Items from a dataset

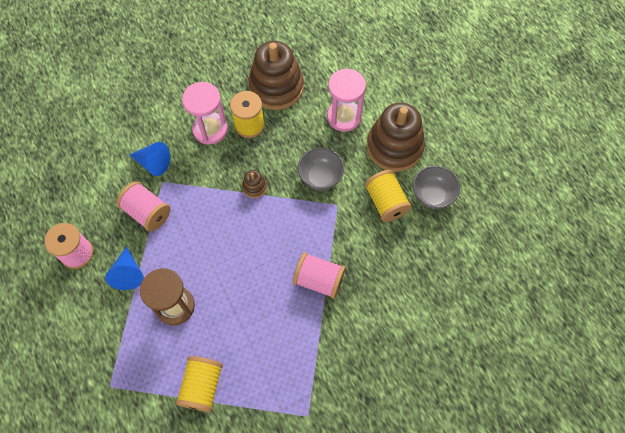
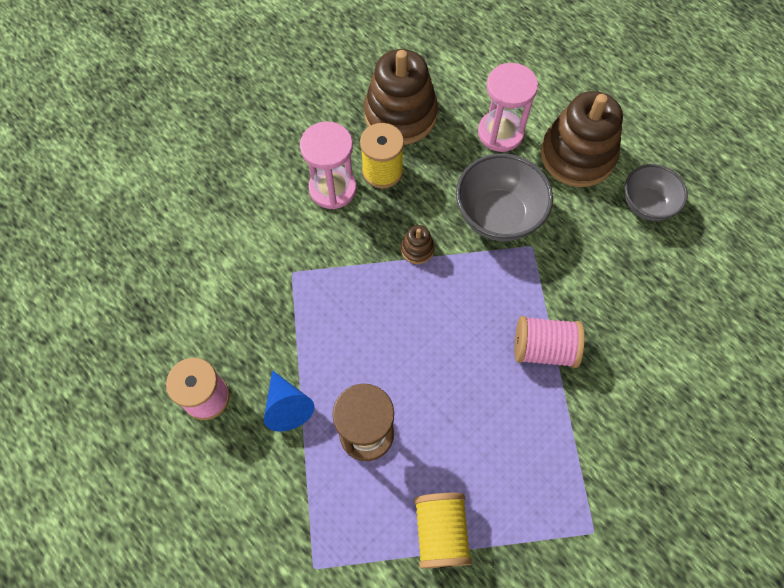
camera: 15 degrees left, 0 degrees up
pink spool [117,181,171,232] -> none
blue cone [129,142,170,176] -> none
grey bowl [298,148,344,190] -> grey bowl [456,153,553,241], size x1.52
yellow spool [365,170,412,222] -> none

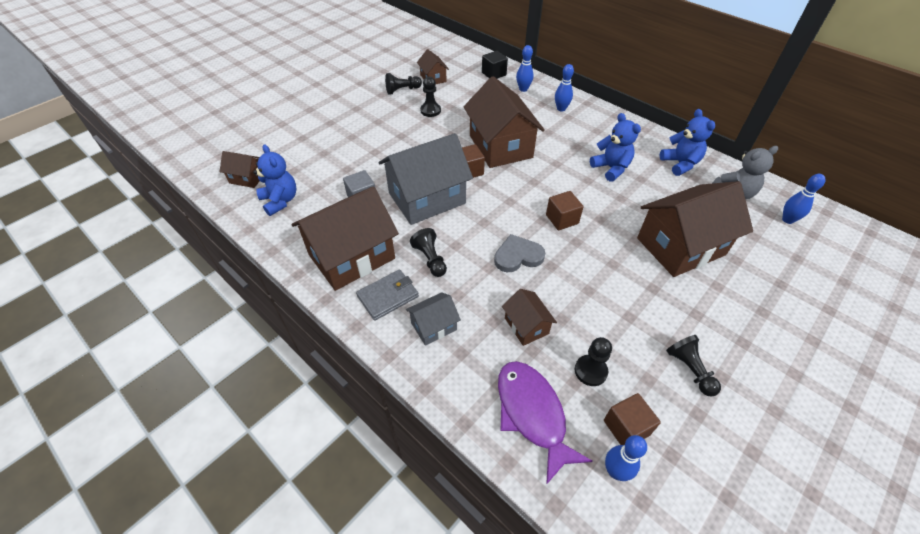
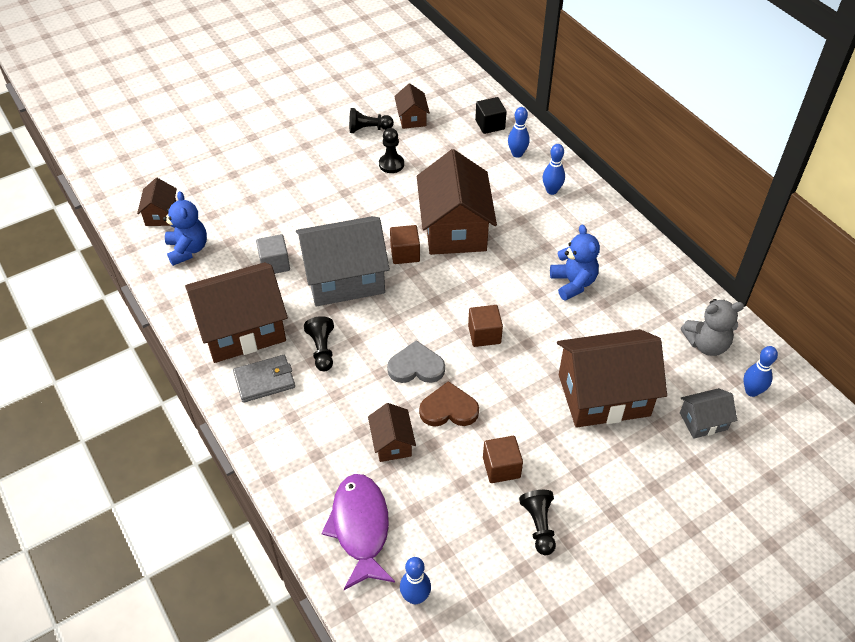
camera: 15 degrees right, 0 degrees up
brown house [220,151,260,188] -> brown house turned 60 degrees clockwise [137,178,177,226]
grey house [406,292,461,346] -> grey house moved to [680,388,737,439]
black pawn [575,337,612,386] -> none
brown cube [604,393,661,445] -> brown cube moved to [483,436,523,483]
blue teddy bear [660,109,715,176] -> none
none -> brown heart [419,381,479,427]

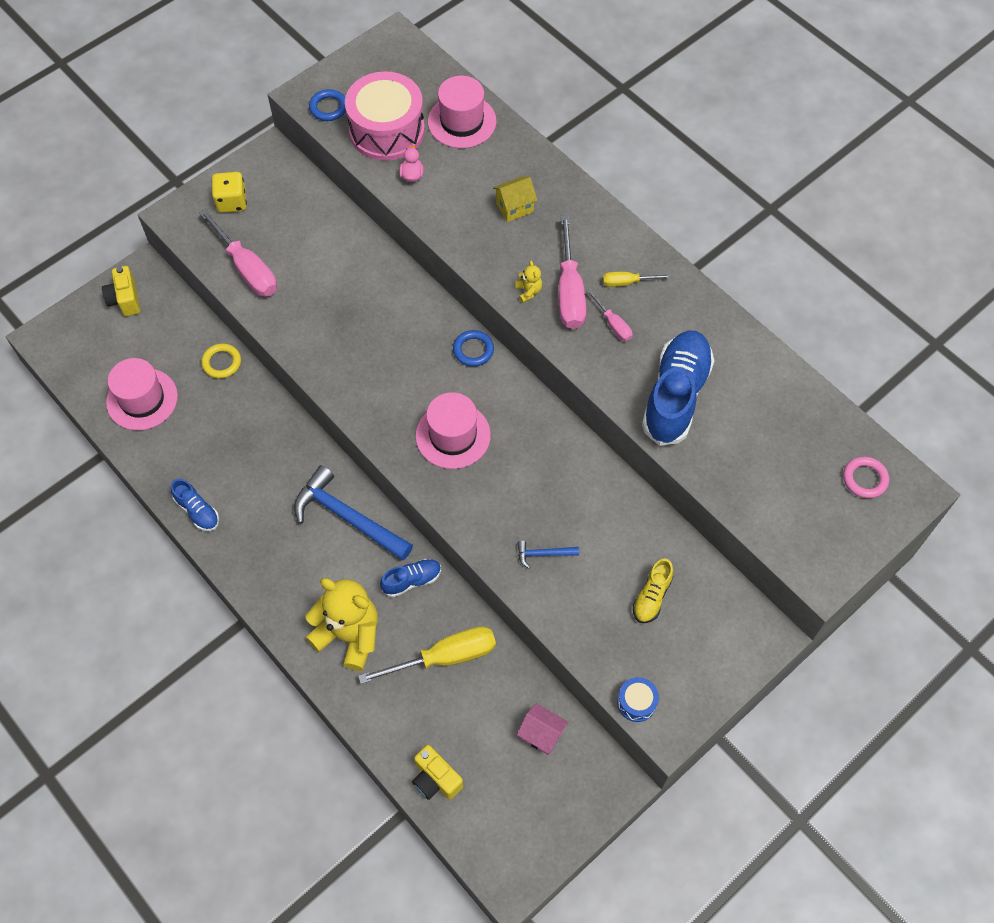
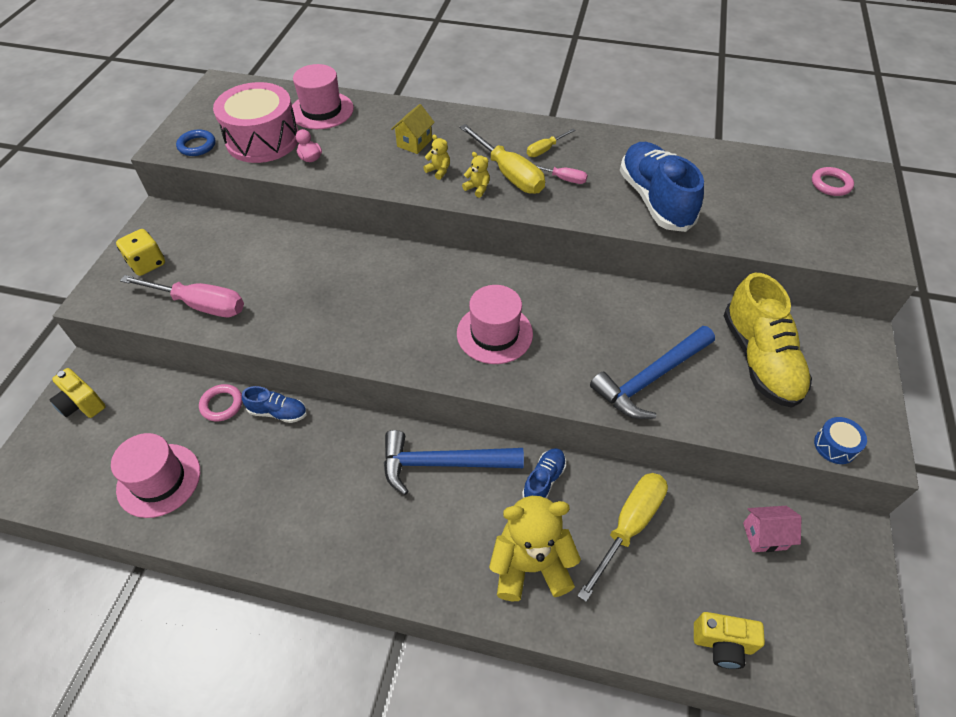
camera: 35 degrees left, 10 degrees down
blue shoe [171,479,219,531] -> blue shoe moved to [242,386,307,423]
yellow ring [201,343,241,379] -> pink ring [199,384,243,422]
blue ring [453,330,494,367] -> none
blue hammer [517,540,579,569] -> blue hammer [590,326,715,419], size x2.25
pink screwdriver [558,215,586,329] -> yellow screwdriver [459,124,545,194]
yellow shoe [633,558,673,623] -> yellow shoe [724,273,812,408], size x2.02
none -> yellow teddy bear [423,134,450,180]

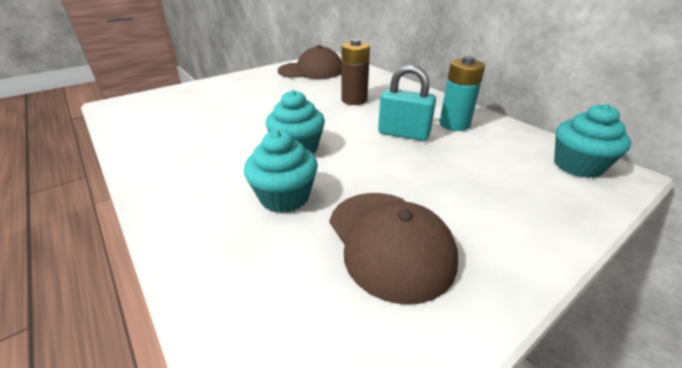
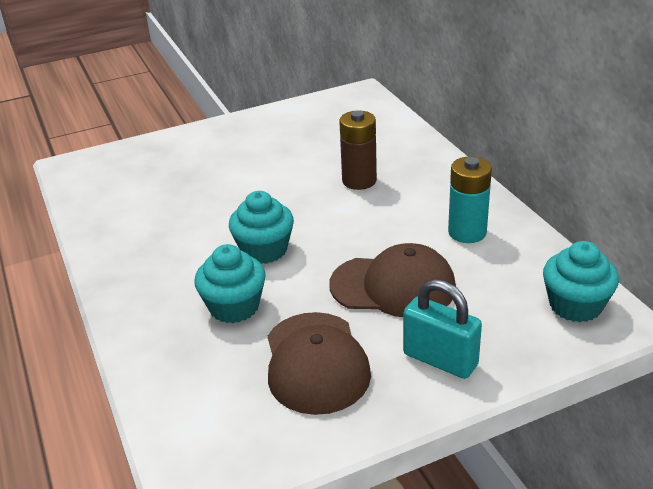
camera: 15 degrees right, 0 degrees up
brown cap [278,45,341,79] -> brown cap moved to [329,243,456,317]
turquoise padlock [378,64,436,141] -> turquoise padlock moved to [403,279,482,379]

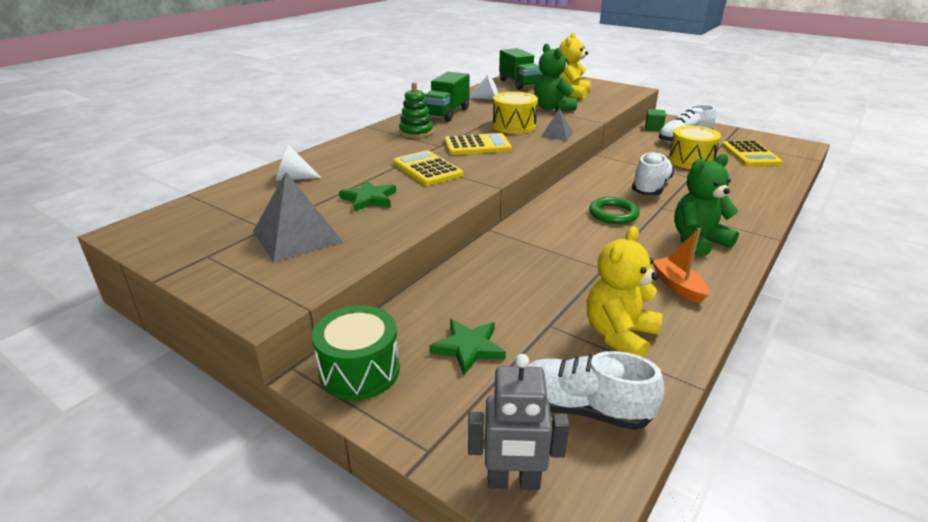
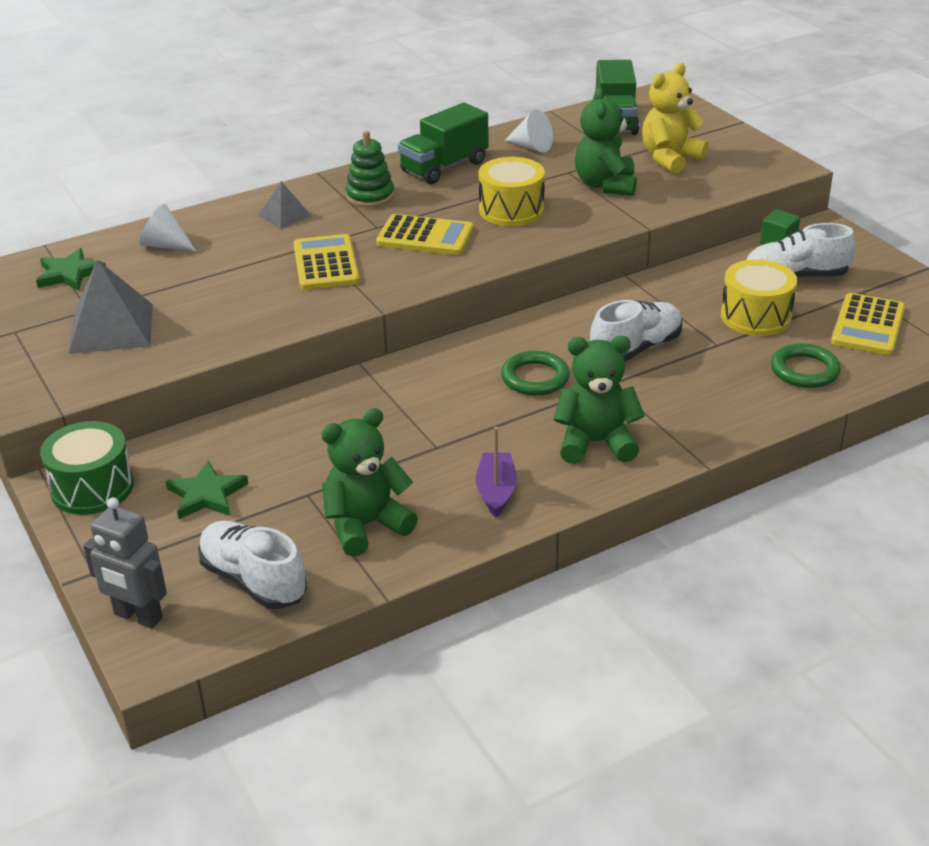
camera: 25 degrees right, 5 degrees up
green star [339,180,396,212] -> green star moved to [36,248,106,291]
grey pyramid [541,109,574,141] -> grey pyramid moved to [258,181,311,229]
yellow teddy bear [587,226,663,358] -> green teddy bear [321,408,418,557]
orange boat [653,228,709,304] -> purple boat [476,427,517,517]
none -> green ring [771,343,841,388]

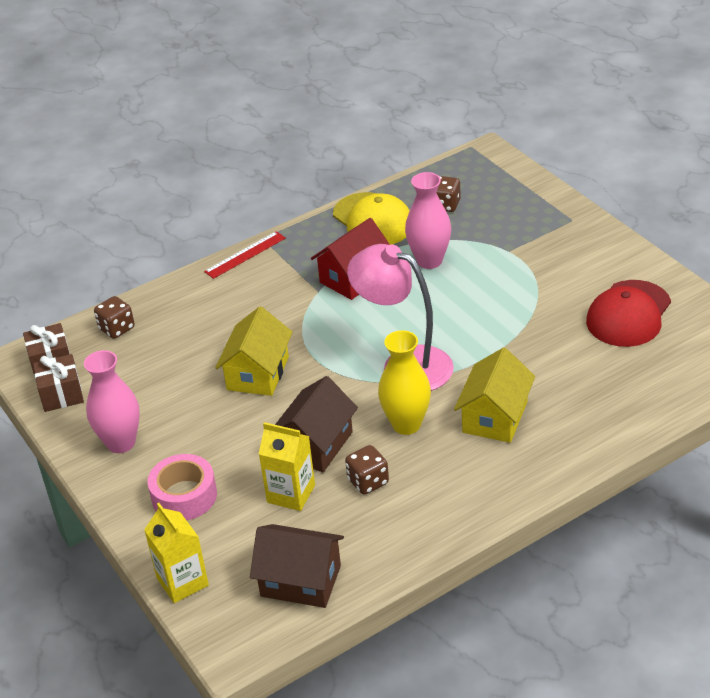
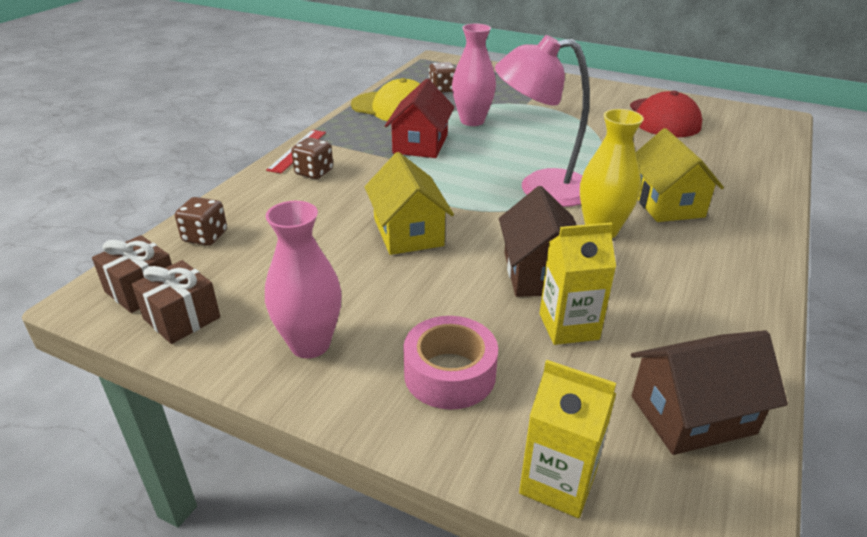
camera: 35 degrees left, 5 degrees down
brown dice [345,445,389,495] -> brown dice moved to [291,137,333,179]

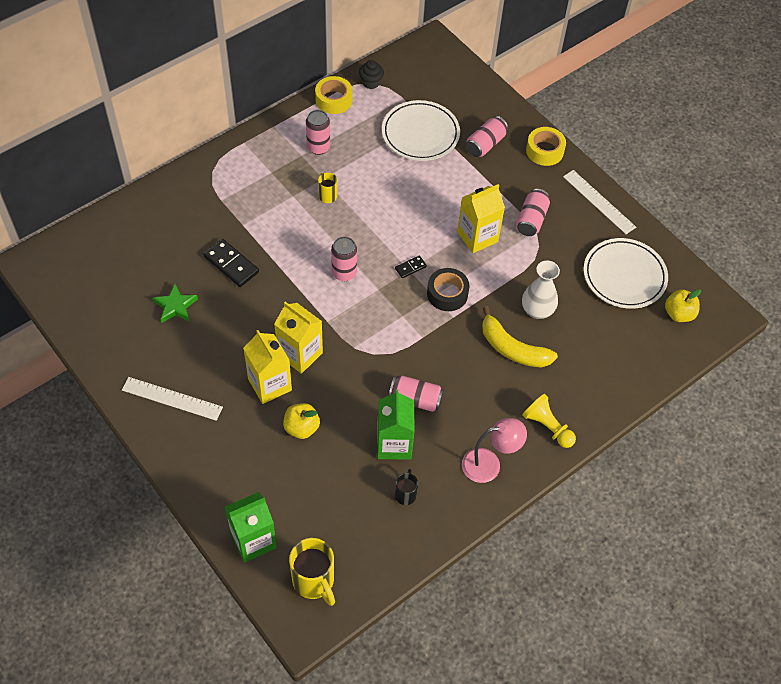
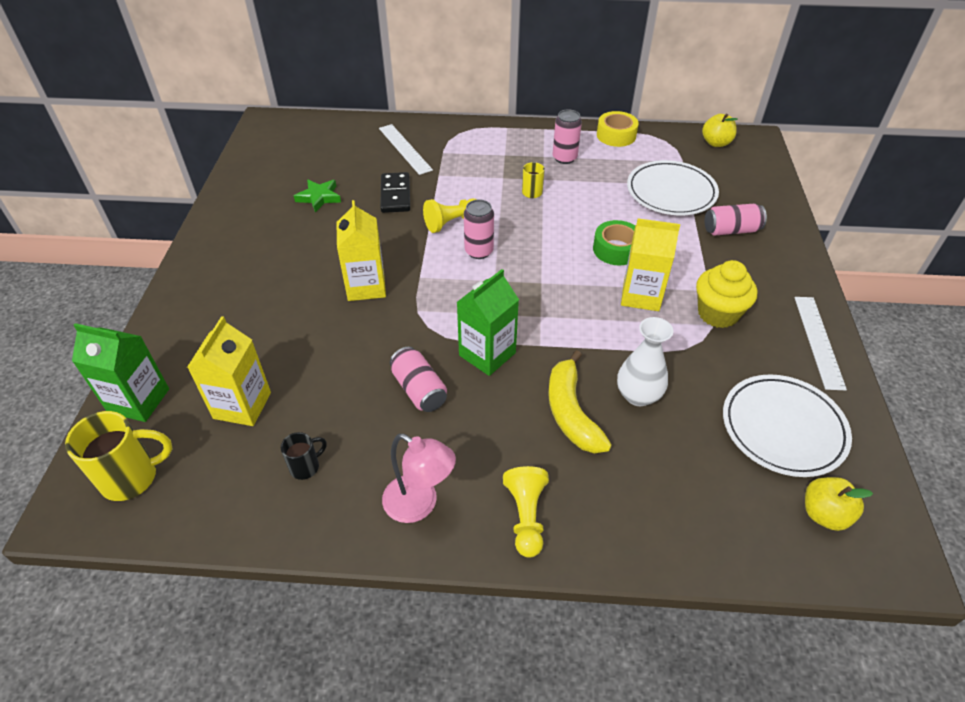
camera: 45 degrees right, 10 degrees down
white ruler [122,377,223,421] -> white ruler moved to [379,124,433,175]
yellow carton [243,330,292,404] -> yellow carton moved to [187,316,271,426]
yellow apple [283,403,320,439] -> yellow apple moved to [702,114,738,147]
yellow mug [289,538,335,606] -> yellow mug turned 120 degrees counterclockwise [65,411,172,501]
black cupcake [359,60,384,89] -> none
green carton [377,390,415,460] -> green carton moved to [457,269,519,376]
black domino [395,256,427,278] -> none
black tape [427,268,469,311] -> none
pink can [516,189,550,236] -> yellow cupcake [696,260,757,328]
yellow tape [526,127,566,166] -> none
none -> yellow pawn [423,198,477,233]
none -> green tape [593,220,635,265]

ASSIGNMENT:
When you copy the data, keep every line exact and leave out each picture.

WRITTEN SOLUTION:
camera: 15 degrees left, 0 degrees up
pink spool [117,181,171,232] -> none
blue cone [129,142,170,176] -> none
grey bowl [298,148,344,190] -> grey bowl [456,153,553,241], size x1.52
yellow spool [365,170,412,222] -> none

camera: 15 degrees right, 0 degrees up
brown house [220,151,260,188] -> brown house turned 60 degrees clockwise [137,178,177,226]
grey house [406,292,461,346] -> grey house moved to [680,388,737,439]
black pawn [575,337,612,386] -> none
brown cube [604,393,661,445] -> brown cube moved to [483,436,523,483]
blue teddy bear [660,109,715,176] -> none
none -> brown heart [419,381,479,427]

camera: 35 degrees left, 10 degrees down
blue shoe [171,479,219,531] -> blue shoe moved to [242,386,307,423]
yellow ring [201,343,241,379] -> pink ring [199,384,243,422]
blue ring [453,330,494,367] -> none
blue hammer [517,540,579,569] -> blue hammer [590,326,715,419], size x2.25
pink screwdriver [558,215,586,329] -> yellow screwdriver [459,124,545,194]
yellow shoe [633,558,673,623] -> yellow shoe [724,273,812,408], size x2.02
none -> yellow teddy bear [423,134,450,180]

camera: 15 degrees right, 0 degrees up
brown cap [278,45,341,79] -> brown cap moved to [329,243,456,317]
turquoise padlock [378,64,436,141] -> turquoise padlock moved to [403,279,482,379]

camera: 25 degrees right, 5 degrees up
green star [339,180,396,212] -> green star moved to [36,248,106,291]
grey pyramid [541,109,574,141] -> grey pyramid moved to [258,181,311,229]
yellow teddy bear [587,226,663,358] -> green teddy bear [321,408,418,557]
orange boat [653,228,709,304] -> purple boat [476,427,517,517]
none -> green ring [771,343,841,388]

camera: 35 degrees left, 5 degrees down
brown dice [345,445,389,495] -> brown dice moved to [291,137,333,179]

camera: 45 degrees right, 10 degrees down
white ruler [122,377,223,421] -> white ruler moved to [379,124,433,175]
yellow carton [243,330,292,404] -> yellow carton moved to [187,316,271,426]
yellow apple [283,403,320,439] -> yellow apple moved to [702,114,738,147]
yellow mug [289,538,335,606] -> yellow mug turned 120 degrees counterclockwise [65,411,172,501]
black cupcake [359,60,384,89] -> none
green carton [377,390,415,460] -> green carton moved to [457,269,519,376]
black domino [395,256,427,278] -> none
black tape [427,268,469,311] -> none
pink can [516,189,550,236] -> yellow cupcake [696,260,757,328]
yellow tape [526,127,566,166] -> none
none -> yellow pawn [423,198,477,233]
none -> green tape [593,220,635,265]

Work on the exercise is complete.